───── Exercise data

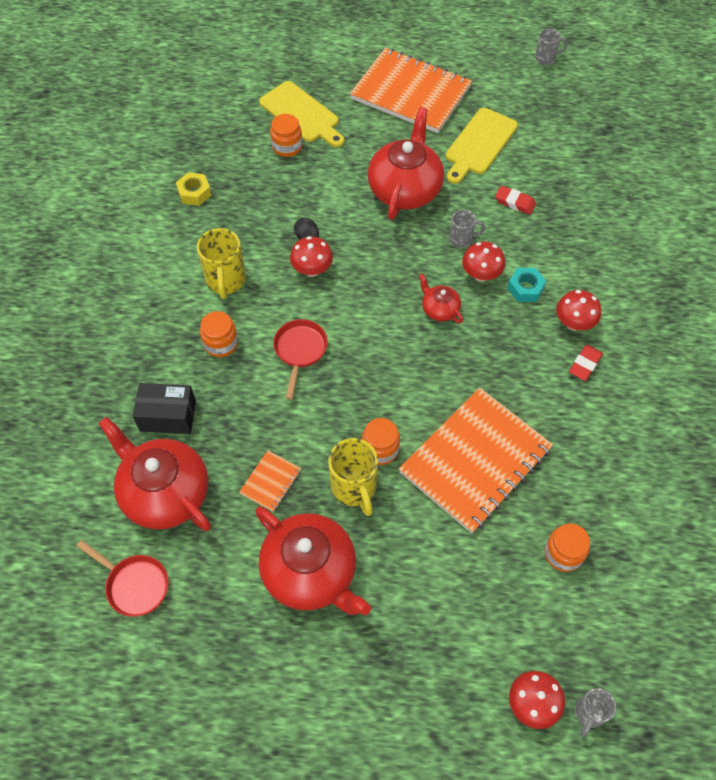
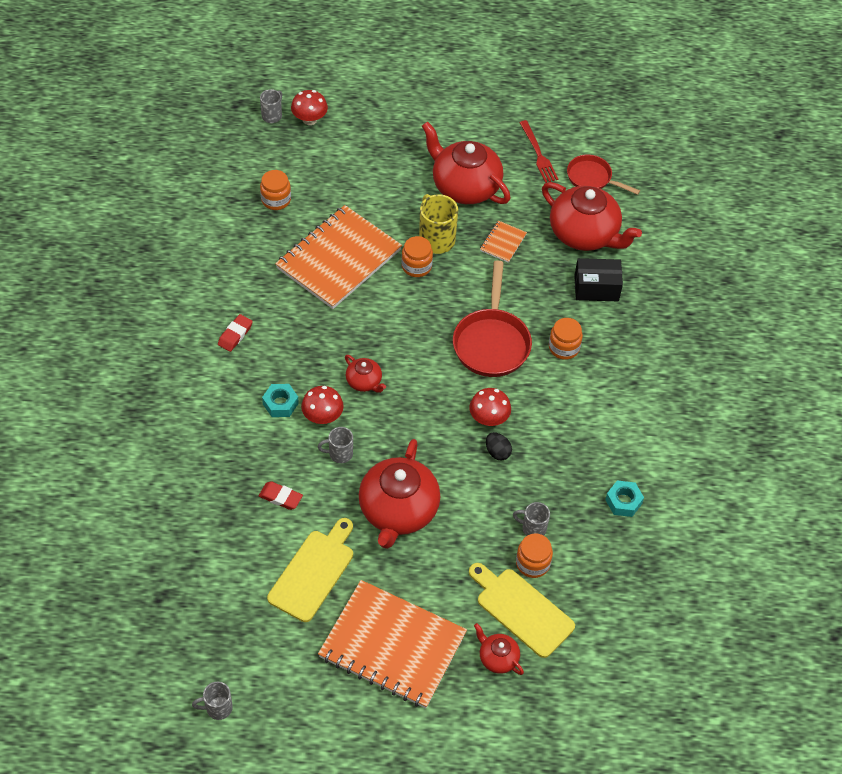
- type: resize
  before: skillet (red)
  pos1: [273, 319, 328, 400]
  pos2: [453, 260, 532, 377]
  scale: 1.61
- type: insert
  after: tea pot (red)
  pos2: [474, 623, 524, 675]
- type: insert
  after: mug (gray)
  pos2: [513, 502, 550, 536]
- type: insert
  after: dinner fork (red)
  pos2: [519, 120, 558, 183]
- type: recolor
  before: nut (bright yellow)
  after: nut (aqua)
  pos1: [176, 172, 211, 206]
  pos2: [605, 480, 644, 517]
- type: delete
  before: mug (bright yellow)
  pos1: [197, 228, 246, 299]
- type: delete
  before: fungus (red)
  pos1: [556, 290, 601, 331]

──────────

What this task involves » All lines carrying the word "after" must be copied from the data above.

Task answer »
  after: tea pot (red)
  after: mug (gray)
  after: dinner fork (red)
  after: nut (aqua)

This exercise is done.